• WHAT TO DO:
Find the line in the entries below that contains "chair: (1309, 955) -> (456, 1200), turned 180". Repeat it exactly, and every line after it through the line that contains "door: (1249, 1220)".

• EXTRACTED INFORMATION:

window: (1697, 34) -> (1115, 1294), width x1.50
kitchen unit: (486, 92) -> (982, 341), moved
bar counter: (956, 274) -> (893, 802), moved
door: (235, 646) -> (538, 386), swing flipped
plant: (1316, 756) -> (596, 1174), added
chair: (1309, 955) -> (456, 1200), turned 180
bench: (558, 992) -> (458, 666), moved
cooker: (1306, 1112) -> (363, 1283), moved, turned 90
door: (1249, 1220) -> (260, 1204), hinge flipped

...

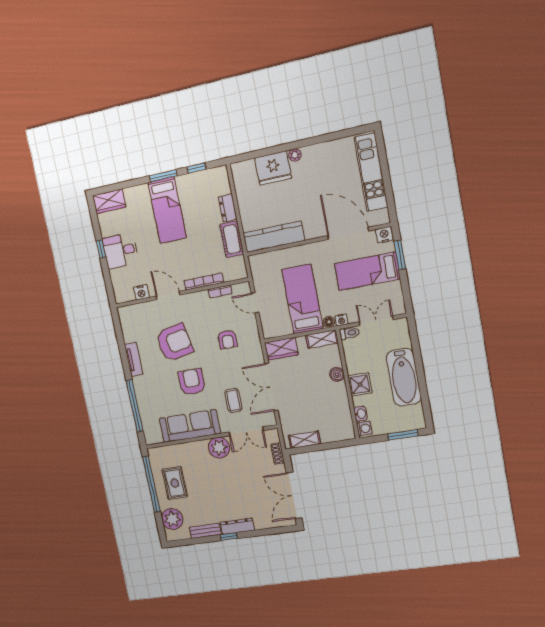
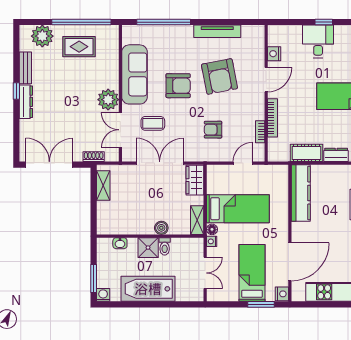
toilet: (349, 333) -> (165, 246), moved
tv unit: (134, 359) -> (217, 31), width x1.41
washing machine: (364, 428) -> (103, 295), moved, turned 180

• OUTPUT OF THE EXERCISE:
chair: (1309, 955) -> (456, 1200), turned 180
bench: (558, 992) -> (458, 666), moved
cooker: (1306, 1112) -> (363, 1283), moved, turned 90
door: (1249, 1220) -> (260, 1204), hinge flipped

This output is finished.